**What is expected:** Could you please write out each line of the records exactly, minus the pictures?

**Entries provided:**
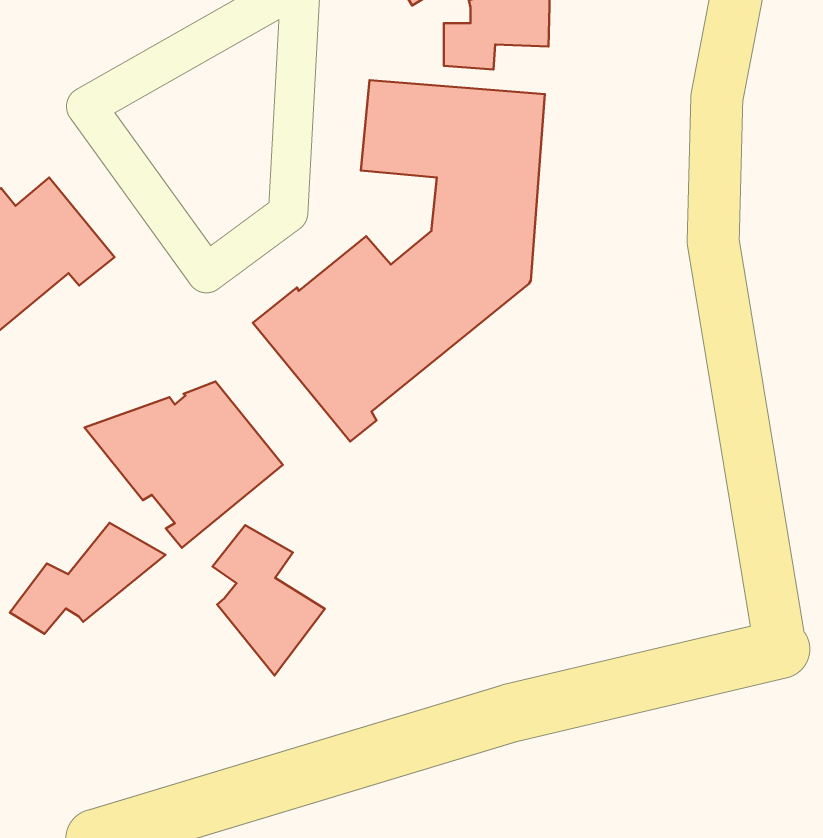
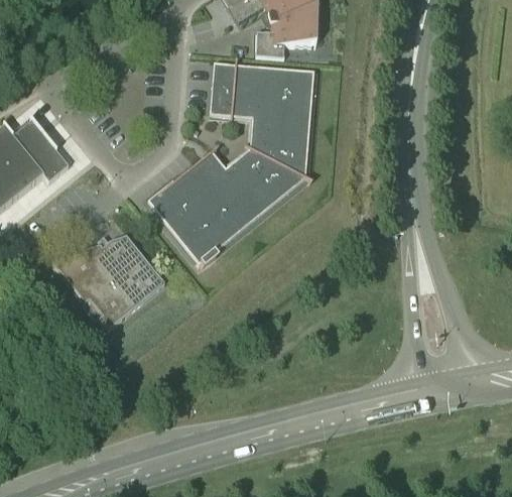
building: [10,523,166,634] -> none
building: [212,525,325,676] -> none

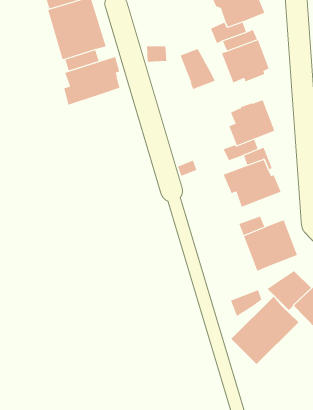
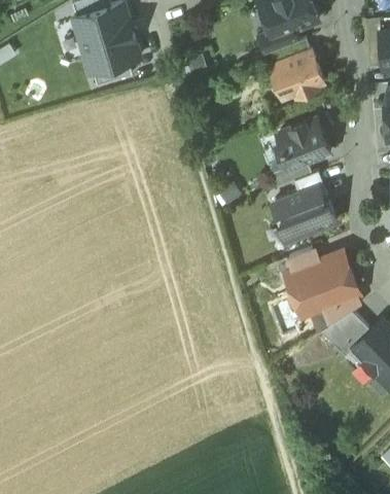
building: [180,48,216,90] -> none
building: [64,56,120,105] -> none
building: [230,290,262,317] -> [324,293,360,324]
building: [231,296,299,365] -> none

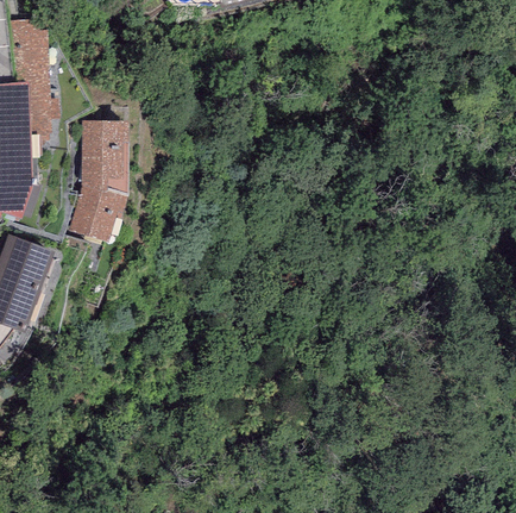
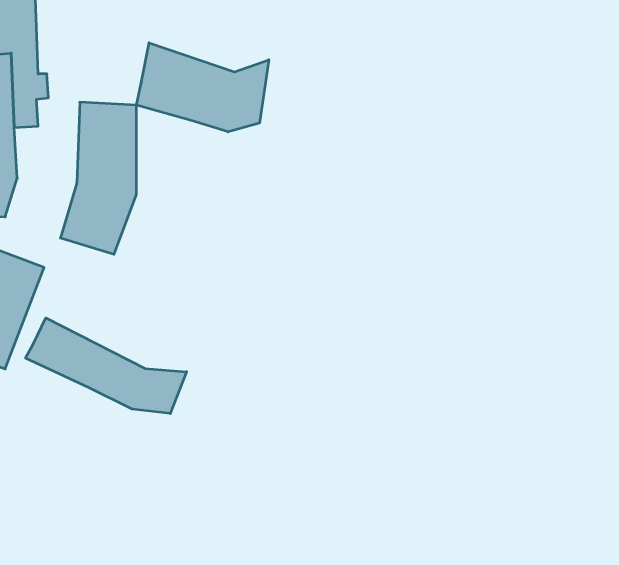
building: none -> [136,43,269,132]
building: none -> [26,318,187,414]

**Output of the exercise:**
building: [10,523,166,634] -> none
building: [212,525,325,676] -> none

building: [180,48,216,90] -> none
building: [64,56,120,105] -> none
building: [230,290,262,317] -> [324,293,360,324]
building: [231,296,299,365] -> none

building: none -> [136,43,269,132]
building: none -> [26,318,187,414]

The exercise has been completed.